Input for this task |
────────────────────

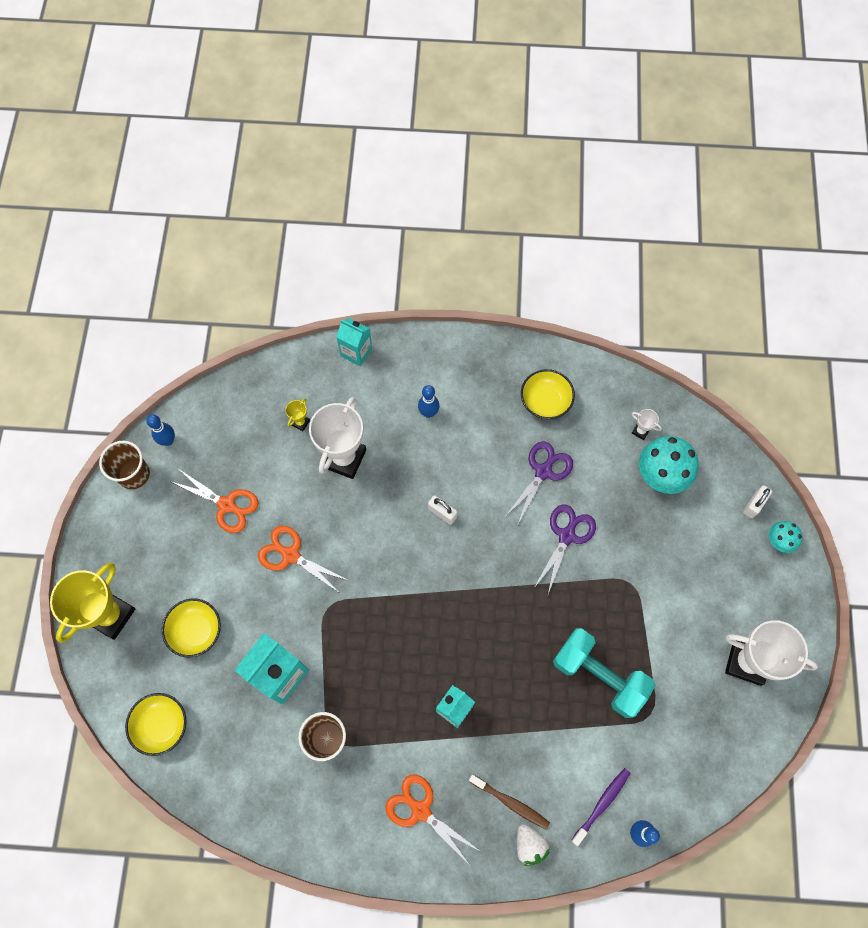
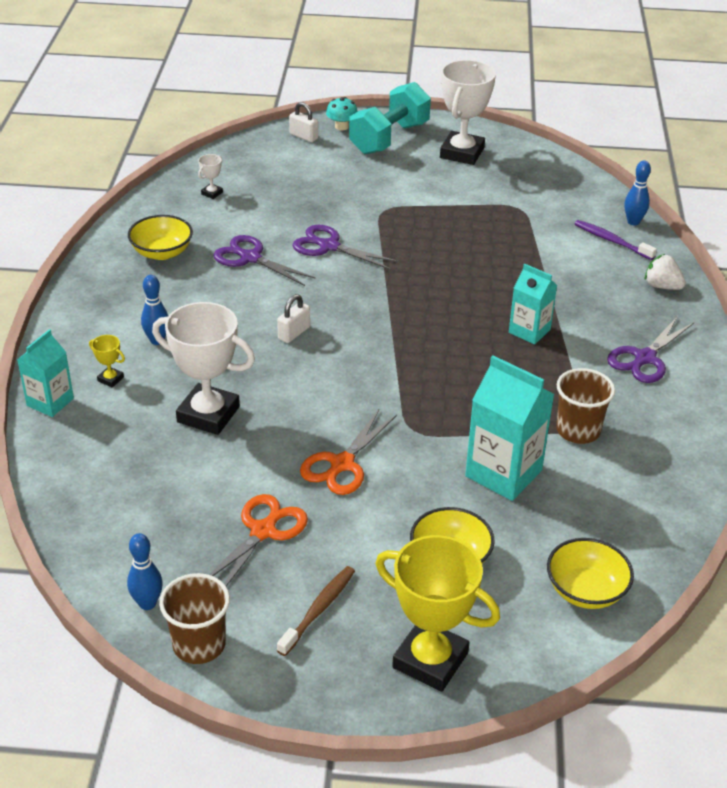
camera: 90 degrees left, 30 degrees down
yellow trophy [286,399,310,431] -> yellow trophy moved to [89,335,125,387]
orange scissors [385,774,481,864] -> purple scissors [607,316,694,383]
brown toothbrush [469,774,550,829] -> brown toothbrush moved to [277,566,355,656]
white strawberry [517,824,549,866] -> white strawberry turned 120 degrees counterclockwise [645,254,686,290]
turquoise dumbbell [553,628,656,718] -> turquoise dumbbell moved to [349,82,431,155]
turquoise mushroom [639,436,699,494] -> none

────────────────────

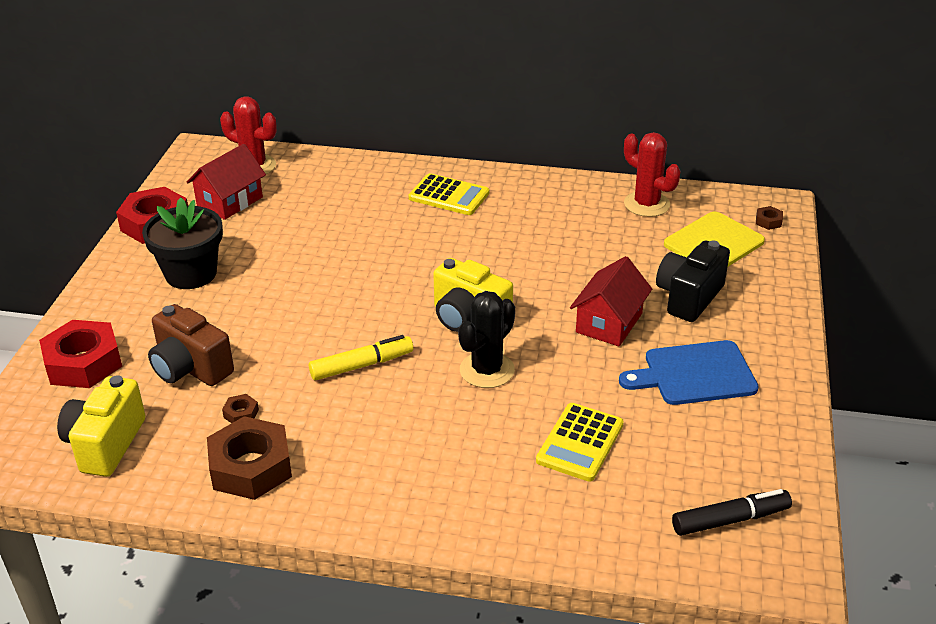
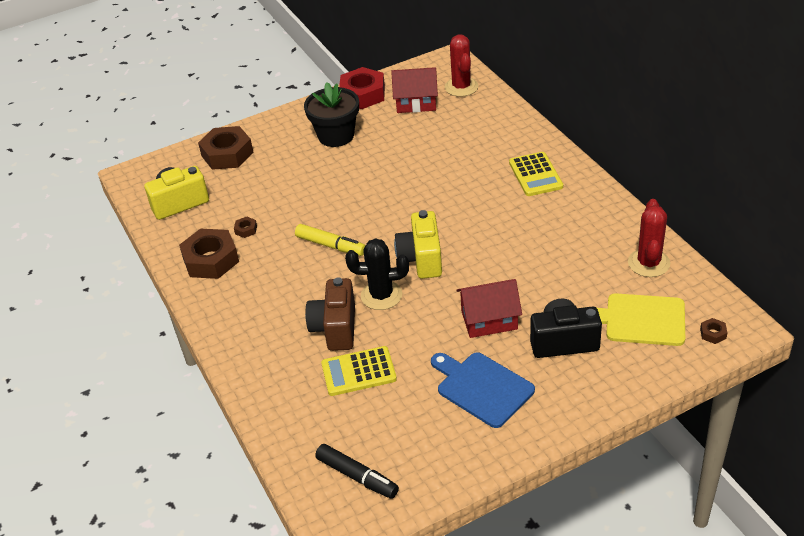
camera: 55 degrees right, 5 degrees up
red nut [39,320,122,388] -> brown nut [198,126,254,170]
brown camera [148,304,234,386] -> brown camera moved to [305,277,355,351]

────────────────────

Problem | Return, word for word, the lines of the data above from the line with "camera: 90 degrees left, 30 degrees down" through the line with "brown toothbrush [469,774,550,829]", inclusive.

The completed task |
camera: 90 degrees left, 30 degrees down
yellow trophy [286,399,310,431] -> yellow trophy moved to [89,335,125,387]
orange scissors [385,774,481,864] -> purple scissors [607,316,694,383]
brown toothbrush [469,774,550,829] -> brown toothbrush moved to [277,566,355,656]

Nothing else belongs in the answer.